## WHAT THE EXERCISE ASKS
Print the records below exactly as they appear. Omit all pictures.

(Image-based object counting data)
↓
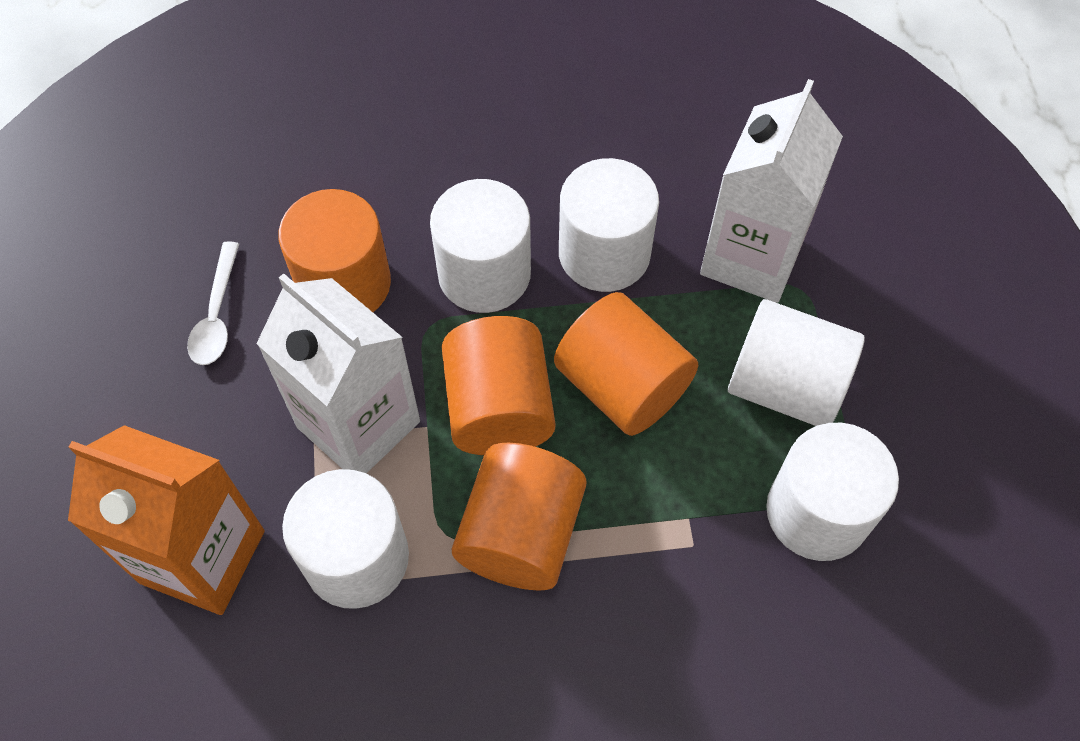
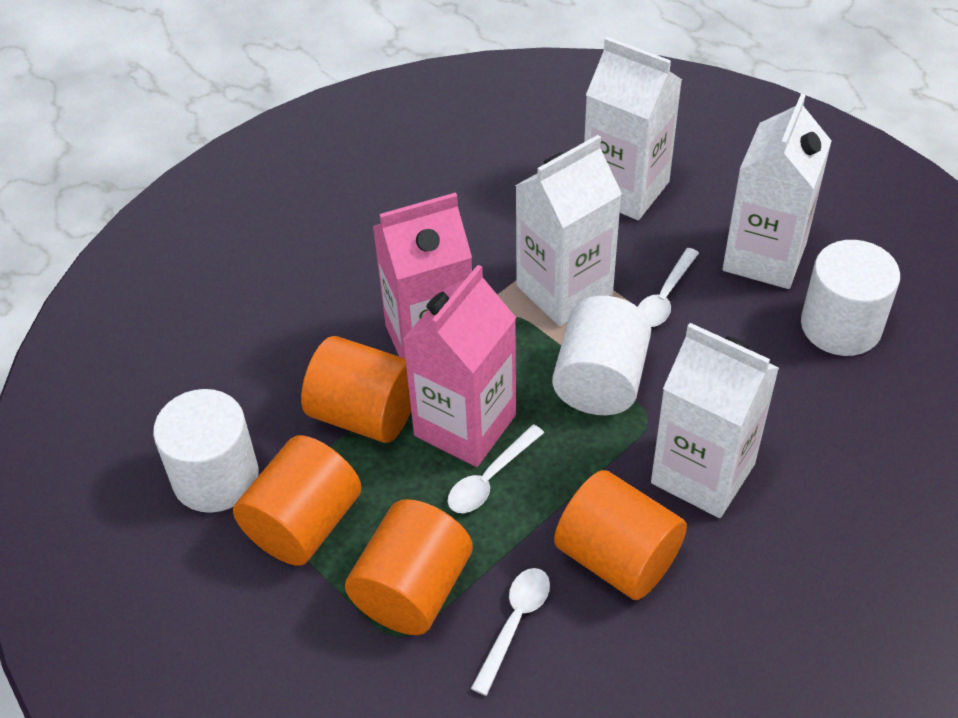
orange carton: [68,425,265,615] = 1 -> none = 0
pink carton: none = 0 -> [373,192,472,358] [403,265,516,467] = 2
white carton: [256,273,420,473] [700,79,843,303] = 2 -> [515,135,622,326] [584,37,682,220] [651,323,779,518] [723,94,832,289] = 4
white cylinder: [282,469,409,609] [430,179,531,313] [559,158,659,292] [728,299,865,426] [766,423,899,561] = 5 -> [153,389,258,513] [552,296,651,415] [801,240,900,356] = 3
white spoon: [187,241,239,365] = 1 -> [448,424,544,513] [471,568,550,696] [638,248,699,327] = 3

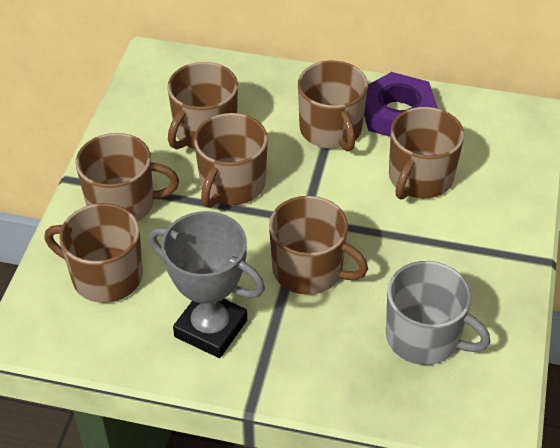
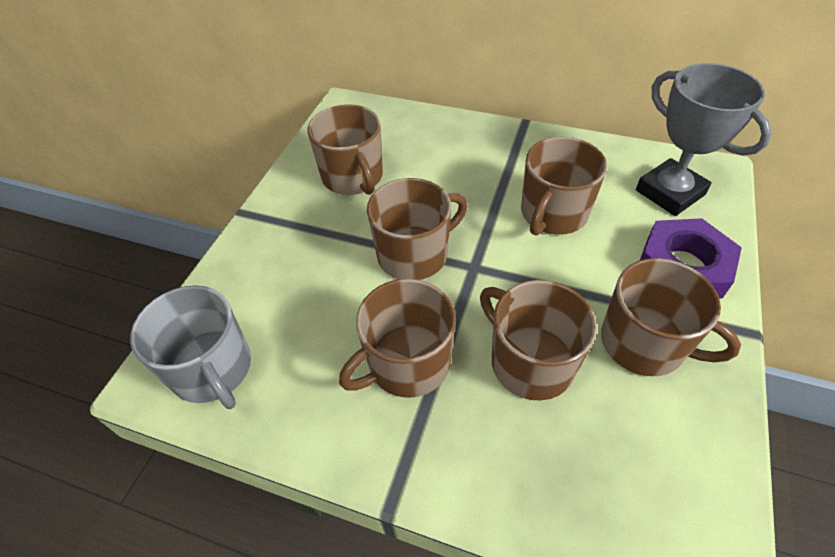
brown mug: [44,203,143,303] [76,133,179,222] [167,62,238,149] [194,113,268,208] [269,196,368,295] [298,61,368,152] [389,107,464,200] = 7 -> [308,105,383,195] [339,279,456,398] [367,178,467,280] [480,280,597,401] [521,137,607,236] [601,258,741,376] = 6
↑
## ANSWER SECTION
orange carton: [68,425,265,615] = 1 -> none = 0
pink carton: none = 0 -> [373,192,472,358] [403,265,516,467] = 2
white carton: [256,273,420,473] [700,79,843,303] = 2 -> [515,135,622,326] [584,37,682,220] [651,323,779,518] [723,94,832,289] = 4
white cylinder: [282,469,409,609] [430,179,531,313] [559,158,659,292] [728,299,865,426] [766,423,899,561] = 5 -> [153,389,258,513] [552,296,651,415] [801,240,900,356] = 3
white spoon: [187,241,239,365] = 1 -> [448,424,544,513] [471,568,550,696] [638,248,699,327] = 3

brown mug: [44,203,143,303] [76,133,179,222] [167,62,238,149] [194,113,268,208] [269,196,368,295] [298,61,368,152] [389,107,464,200] = 7 -> [308,105,383,195] [339,279,456,398] [367,178,467,280] [480,280,597,401] [521,137,607,236] [601,258,741,376] = 6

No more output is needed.